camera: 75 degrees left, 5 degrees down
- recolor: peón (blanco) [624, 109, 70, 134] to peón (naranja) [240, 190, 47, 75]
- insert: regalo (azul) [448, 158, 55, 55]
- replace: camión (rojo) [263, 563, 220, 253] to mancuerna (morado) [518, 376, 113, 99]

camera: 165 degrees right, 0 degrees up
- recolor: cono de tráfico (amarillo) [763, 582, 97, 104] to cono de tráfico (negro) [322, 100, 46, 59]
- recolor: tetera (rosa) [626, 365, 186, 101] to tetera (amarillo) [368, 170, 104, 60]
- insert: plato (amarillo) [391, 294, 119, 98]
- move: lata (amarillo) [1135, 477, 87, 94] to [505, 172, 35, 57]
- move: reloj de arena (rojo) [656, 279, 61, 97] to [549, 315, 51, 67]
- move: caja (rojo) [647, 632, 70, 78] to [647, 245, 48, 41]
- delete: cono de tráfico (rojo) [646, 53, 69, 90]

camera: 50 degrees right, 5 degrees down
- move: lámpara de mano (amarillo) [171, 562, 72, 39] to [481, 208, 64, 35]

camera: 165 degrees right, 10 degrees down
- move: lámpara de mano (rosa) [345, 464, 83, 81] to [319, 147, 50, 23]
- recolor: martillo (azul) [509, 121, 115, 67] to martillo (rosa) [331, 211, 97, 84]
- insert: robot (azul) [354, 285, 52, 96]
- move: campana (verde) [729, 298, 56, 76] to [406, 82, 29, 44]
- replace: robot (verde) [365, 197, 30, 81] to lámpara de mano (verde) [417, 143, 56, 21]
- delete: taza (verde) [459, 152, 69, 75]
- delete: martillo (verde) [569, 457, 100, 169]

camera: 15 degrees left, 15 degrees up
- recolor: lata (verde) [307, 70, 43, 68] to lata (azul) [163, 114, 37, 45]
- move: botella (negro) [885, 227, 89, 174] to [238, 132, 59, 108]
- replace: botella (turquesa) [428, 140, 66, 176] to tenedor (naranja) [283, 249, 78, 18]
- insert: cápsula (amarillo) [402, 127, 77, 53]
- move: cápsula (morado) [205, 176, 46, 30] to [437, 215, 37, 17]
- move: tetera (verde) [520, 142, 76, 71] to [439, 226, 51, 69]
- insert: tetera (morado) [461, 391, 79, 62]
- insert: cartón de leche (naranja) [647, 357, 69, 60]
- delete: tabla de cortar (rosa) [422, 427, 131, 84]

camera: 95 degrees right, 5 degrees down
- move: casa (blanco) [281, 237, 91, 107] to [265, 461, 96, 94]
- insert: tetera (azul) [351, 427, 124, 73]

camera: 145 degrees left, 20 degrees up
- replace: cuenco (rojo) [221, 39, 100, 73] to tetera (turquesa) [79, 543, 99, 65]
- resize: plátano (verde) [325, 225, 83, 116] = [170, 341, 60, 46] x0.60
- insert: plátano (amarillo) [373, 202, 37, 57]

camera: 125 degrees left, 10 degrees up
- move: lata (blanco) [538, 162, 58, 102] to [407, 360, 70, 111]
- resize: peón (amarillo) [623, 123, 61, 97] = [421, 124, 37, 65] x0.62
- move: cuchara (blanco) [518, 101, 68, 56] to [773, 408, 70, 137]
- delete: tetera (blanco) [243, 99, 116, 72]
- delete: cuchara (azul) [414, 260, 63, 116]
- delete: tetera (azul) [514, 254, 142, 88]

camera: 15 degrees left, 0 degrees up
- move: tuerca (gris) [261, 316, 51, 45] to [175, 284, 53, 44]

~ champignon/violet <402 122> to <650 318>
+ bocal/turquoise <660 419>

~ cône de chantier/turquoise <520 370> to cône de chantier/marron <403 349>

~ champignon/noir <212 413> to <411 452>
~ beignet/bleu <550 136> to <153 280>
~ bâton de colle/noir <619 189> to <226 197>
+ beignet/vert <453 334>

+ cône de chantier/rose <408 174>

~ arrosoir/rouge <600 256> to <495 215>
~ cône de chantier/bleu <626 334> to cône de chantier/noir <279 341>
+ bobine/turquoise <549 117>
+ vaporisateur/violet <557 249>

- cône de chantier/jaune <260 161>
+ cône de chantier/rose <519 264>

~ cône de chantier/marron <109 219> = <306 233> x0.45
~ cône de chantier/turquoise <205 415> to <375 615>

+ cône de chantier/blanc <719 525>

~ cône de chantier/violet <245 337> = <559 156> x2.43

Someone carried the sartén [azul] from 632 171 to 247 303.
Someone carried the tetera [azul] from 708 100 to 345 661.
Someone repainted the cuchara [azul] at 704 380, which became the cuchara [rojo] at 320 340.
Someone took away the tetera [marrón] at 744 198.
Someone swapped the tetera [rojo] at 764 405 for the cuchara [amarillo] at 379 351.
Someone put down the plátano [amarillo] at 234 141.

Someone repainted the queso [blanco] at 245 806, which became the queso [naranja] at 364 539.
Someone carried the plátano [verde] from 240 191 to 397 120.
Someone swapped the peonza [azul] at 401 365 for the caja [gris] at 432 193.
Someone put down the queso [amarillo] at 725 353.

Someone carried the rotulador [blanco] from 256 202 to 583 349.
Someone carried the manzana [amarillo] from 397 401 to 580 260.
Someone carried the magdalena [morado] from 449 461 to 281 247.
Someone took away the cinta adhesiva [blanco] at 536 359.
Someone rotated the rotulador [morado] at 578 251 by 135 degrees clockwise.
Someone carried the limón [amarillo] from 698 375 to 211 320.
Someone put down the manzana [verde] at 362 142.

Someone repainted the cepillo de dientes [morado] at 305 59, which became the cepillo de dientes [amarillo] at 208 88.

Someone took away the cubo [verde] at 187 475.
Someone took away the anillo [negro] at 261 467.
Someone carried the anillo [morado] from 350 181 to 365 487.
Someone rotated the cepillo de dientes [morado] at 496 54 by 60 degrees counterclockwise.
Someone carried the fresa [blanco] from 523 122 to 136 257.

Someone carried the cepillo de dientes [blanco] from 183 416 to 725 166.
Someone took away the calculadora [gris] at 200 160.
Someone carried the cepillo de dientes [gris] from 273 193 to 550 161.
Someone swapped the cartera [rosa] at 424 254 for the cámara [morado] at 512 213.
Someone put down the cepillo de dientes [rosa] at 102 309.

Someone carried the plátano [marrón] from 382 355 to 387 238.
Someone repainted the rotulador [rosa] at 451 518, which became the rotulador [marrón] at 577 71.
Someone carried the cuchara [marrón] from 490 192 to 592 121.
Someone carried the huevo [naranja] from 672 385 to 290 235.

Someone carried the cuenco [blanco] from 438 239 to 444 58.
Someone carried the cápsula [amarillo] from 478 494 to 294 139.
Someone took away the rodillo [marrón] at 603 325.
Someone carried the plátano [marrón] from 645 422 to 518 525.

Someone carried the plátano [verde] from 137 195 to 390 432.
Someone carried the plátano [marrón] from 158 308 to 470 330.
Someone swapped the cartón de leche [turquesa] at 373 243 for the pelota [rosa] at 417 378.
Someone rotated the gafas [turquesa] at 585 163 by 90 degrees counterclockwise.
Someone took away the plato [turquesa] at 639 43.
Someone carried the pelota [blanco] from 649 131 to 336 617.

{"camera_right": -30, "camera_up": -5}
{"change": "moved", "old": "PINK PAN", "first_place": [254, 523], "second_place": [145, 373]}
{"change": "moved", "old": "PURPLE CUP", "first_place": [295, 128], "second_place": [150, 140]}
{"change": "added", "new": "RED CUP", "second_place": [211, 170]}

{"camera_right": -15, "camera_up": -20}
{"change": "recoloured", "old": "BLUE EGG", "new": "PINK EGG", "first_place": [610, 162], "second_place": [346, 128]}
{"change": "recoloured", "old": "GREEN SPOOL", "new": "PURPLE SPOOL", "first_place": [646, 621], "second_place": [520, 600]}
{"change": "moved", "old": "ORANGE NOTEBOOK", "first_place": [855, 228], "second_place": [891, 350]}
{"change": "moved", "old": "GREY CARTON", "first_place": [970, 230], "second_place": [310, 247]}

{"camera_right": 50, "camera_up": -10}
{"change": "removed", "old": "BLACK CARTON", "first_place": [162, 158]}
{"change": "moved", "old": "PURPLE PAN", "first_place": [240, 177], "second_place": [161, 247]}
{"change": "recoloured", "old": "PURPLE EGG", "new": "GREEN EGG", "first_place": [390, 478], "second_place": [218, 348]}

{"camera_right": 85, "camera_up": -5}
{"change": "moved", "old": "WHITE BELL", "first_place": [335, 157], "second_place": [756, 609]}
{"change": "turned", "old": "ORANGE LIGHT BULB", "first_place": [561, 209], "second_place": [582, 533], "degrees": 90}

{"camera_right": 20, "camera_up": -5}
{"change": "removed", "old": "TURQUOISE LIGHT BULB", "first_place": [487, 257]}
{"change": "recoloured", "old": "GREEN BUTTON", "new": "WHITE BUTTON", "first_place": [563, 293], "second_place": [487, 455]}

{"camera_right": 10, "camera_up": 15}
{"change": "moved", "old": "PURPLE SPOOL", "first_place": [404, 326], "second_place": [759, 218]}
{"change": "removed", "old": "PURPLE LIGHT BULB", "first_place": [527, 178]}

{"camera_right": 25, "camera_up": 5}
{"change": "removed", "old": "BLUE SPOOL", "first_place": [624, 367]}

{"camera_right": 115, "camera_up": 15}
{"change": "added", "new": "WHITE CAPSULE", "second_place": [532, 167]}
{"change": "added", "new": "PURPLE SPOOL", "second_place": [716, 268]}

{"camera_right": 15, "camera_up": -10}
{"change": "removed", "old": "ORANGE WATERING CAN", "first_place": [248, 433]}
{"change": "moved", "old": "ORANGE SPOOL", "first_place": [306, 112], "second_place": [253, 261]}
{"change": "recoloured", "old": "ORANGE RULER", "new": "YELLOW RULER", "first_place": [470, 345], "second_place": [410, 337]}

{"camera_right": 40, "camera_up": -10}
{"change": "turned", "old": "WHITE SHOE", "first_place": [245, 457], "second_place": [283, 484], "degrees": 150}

## Exercise aim
Could you return exactly the lines above from the line with "- recolor: peón" to the line with "- insert: regalo (azul) [448, 158, 55, 55]", both included, and nothing else?

## Exercise solution
- recolor: peón (blanco) [624, 109, 70, 134] to peón (naranja) [240, 190, 47, 75]
- insert: regalo (azul) [448, 158, 55, 55]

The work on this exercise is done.